Find the word "lime" in the data, then copy each line where it is found.

## DATA SECTION
++++++++++++++++++++

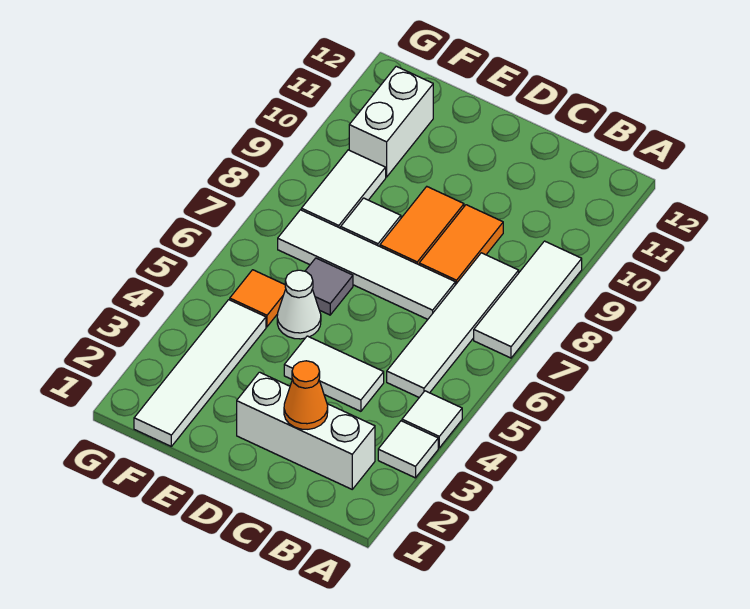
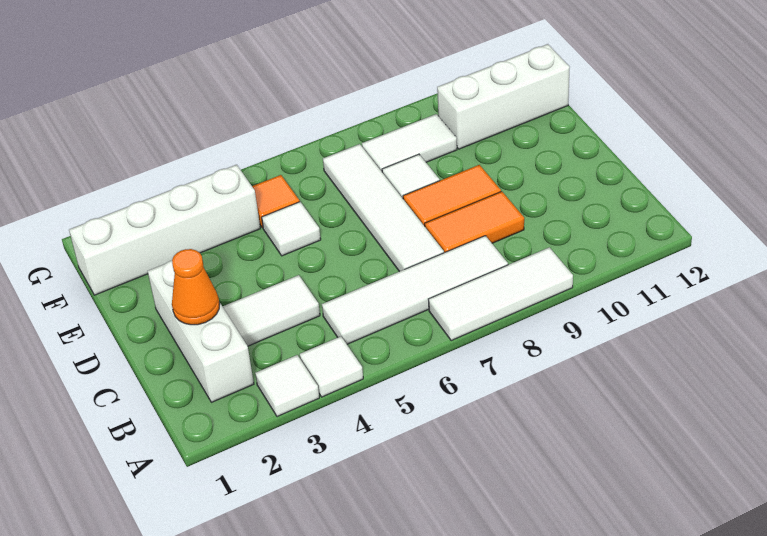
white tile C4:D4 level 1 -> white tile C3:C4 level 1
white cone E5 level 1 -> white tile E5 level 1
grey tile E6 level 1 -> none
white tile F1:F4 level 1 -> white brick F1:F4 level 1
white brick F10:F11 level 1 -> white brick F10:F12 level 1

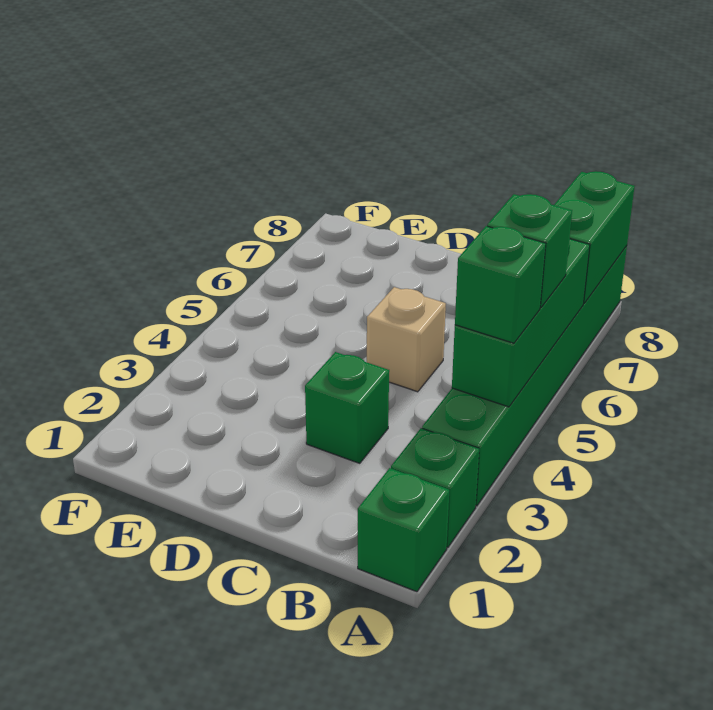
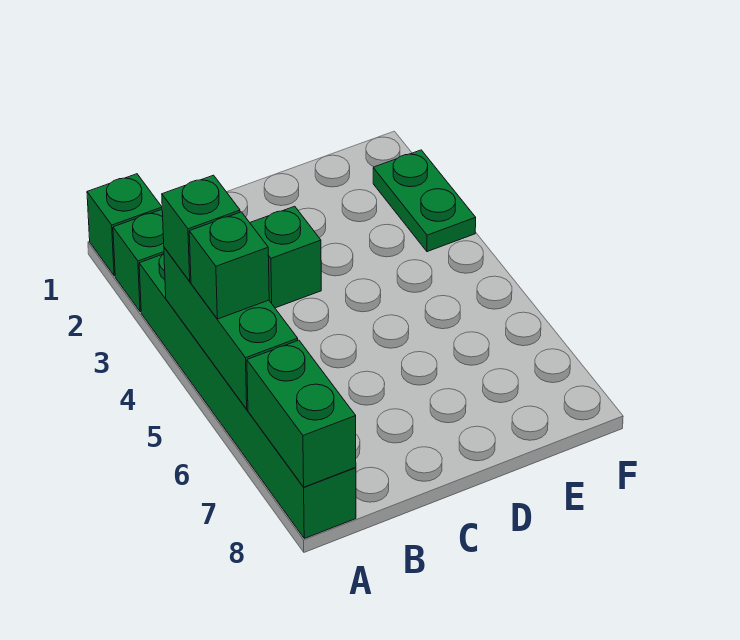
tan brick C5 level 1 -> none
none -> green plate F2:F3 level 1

++++++++++++++++++++

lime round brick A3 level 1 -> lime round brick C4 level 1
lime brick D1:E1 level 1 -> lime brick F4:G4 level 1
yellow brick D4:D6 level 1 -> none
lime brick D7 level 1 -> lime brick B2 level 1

++++++++++++++++++++

## WORKED SOLUTION
lime round brick A3 level 1 -> lime round brick C4 level 1
lime brick D1:E1 level 1 -> lime brick F4:G4 level 1
lime brick D7 level 1 -> lime brick B2 level 1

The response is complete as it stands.